* **Given information**:
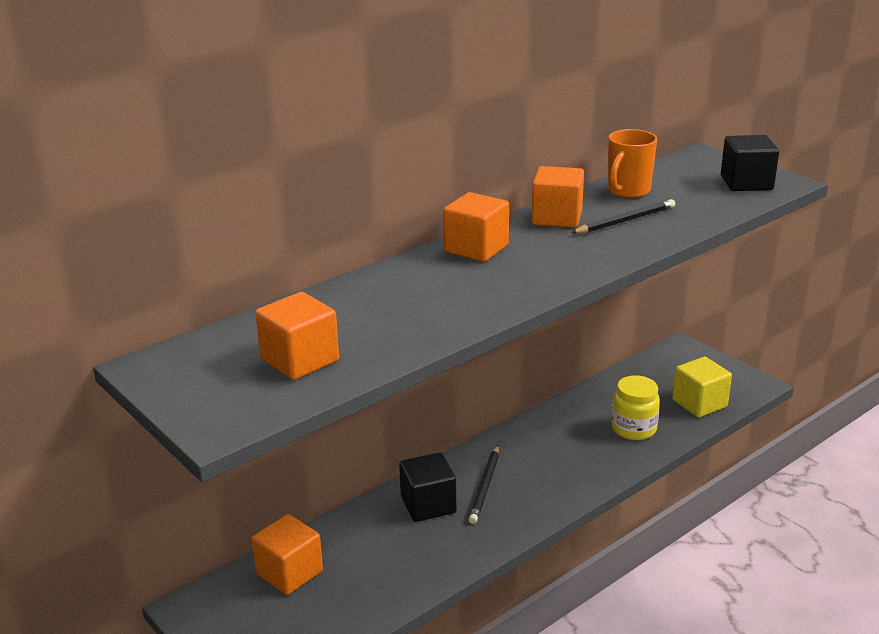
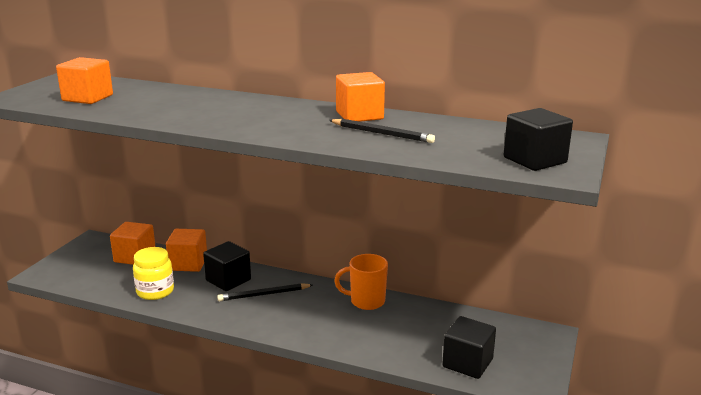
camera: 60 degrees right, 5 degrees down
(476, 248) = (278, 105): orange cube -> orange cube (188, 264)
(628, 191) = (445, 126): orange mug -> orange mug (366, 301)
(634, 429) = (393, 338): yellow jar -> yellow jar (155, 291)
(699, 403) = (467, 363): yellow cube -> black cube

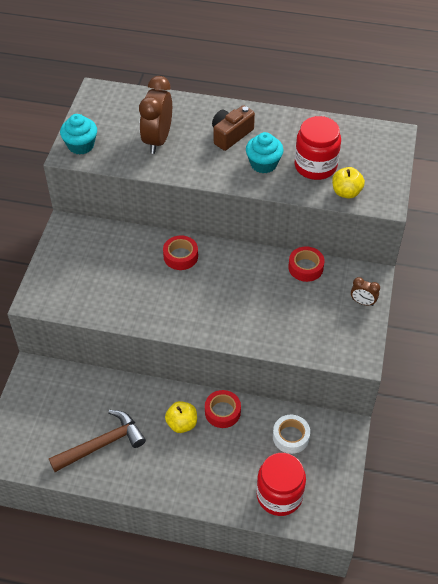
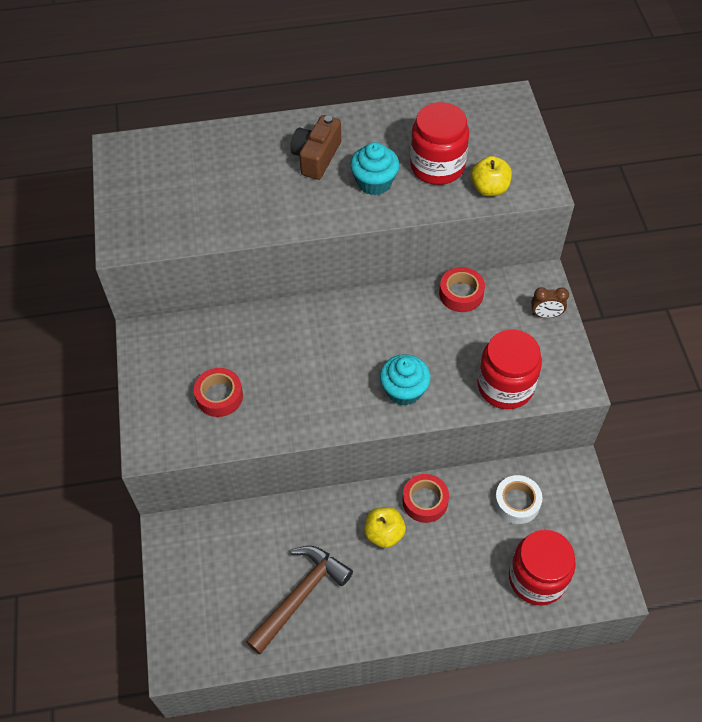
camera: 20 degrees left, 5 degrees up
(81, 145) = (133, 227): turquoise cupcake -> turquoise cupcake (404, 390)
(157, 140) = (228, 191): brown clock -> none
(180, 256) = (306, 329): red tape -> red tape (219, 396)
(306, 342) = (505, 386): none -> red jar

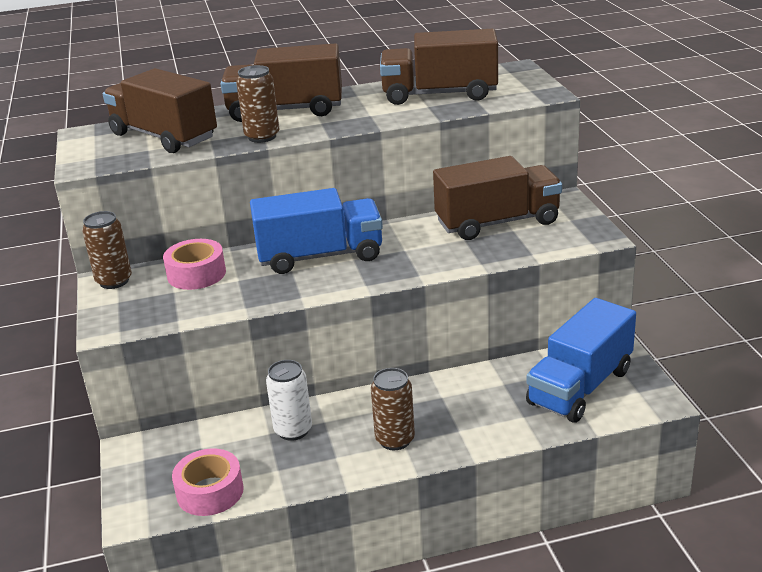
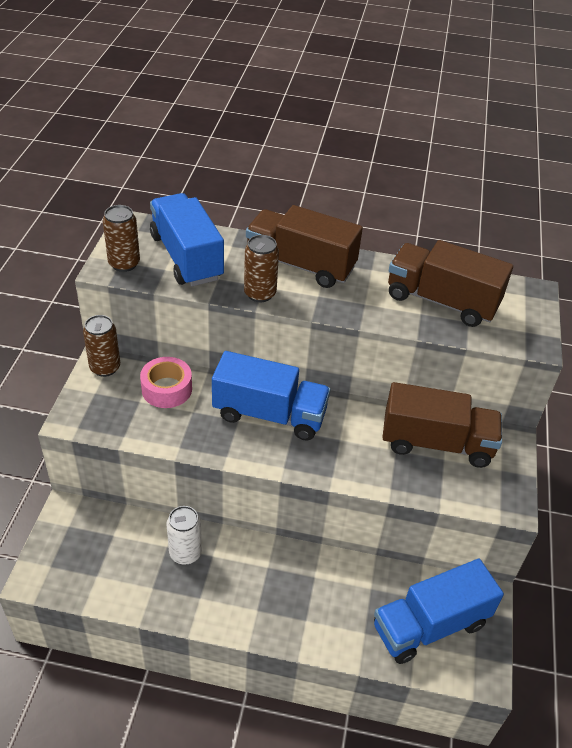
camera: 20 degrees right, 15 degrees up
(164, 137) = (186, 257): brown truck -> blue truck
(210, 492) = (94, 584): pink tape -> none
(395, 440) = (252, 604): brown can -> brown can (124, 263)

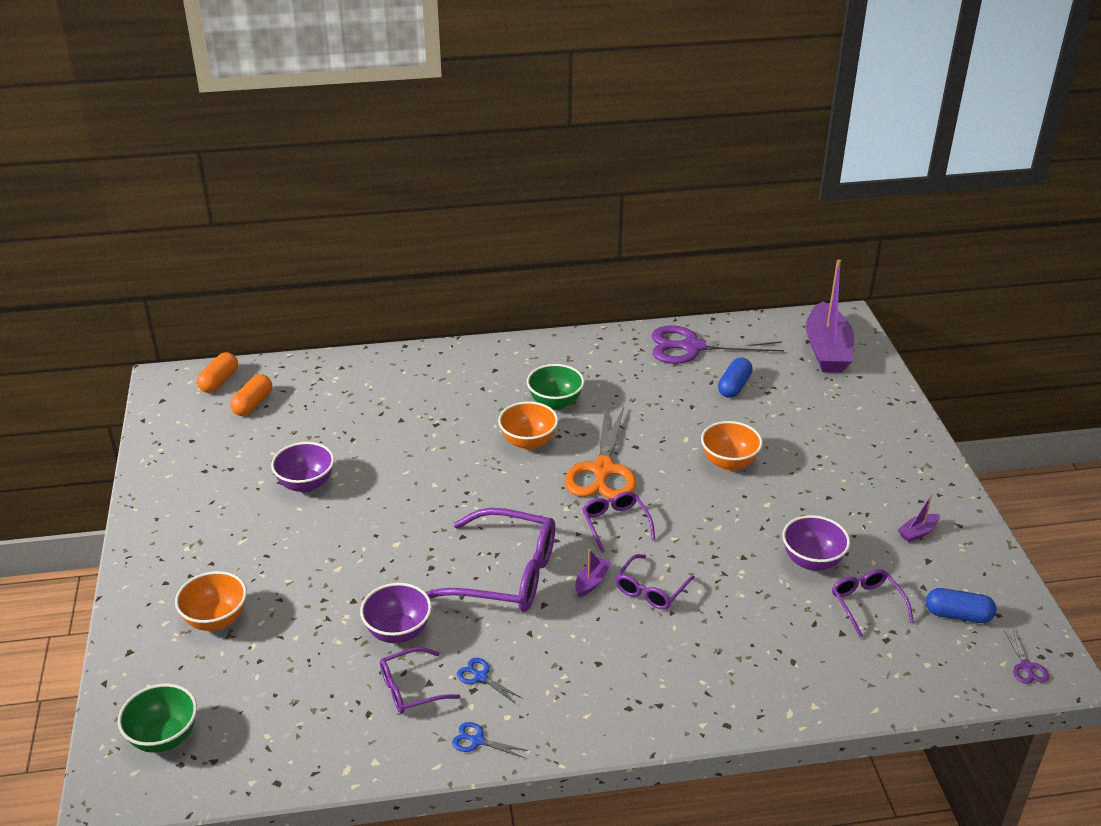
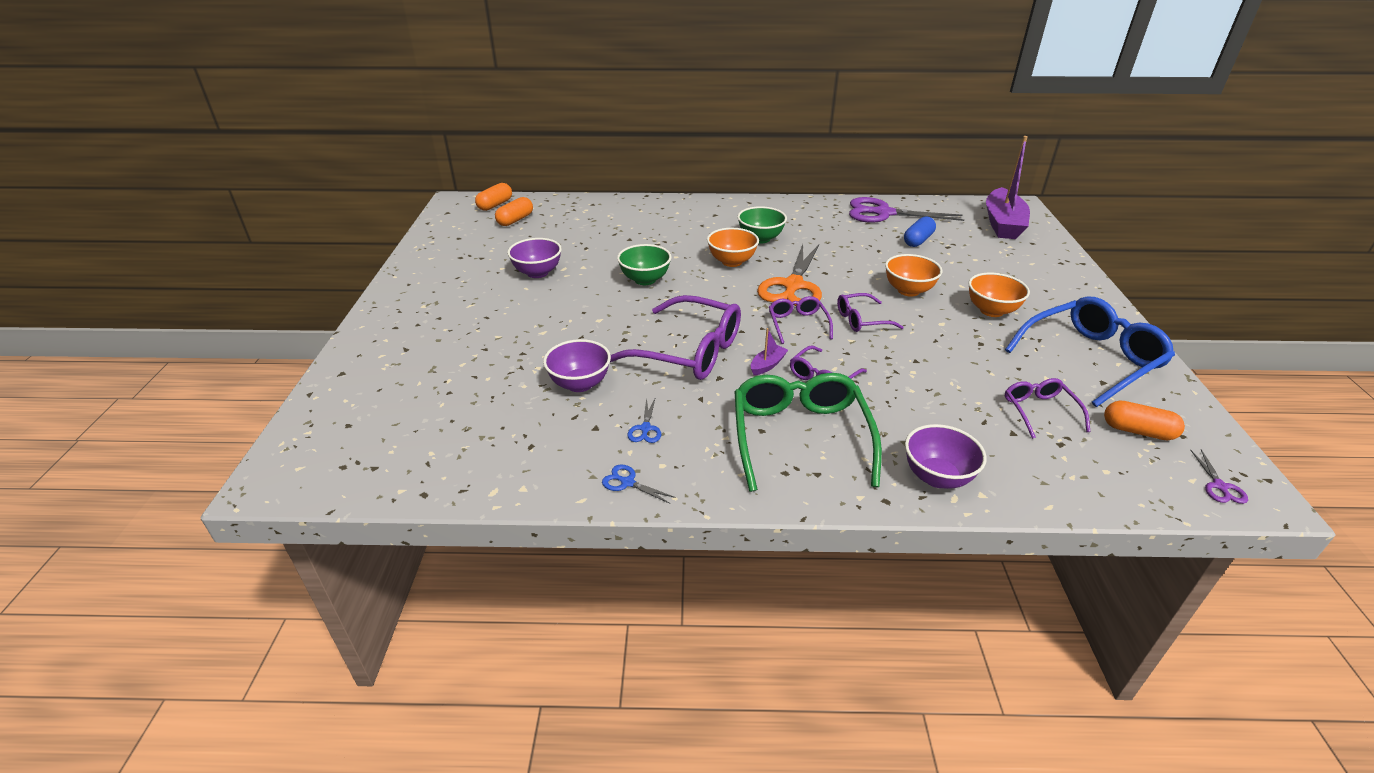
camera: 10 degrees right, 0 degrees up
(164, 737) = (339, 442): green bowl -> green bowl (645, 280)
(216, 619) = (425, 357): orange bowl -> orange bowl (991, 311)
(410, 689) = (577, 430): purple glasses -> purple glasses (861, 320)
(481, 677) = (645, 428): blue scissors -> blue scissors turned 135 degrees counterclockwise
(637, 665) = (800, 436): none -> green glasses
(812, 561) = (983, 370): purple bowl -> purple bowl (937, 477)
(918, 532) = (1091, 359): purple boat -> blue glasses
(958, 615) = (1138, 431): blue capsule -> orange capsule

* **What needs to be done**: Filter the listing so that only lines holding the word "none" remain, and copy those lines.

* **Response to the task**:
(157, 140) = (228, 191): brown clock -> none
(306, 342) = (505, 386): none -> red jar
(210, 492) = (94, 584): pink tape -> none
(637, 665) = (800, 436): none -> green glasses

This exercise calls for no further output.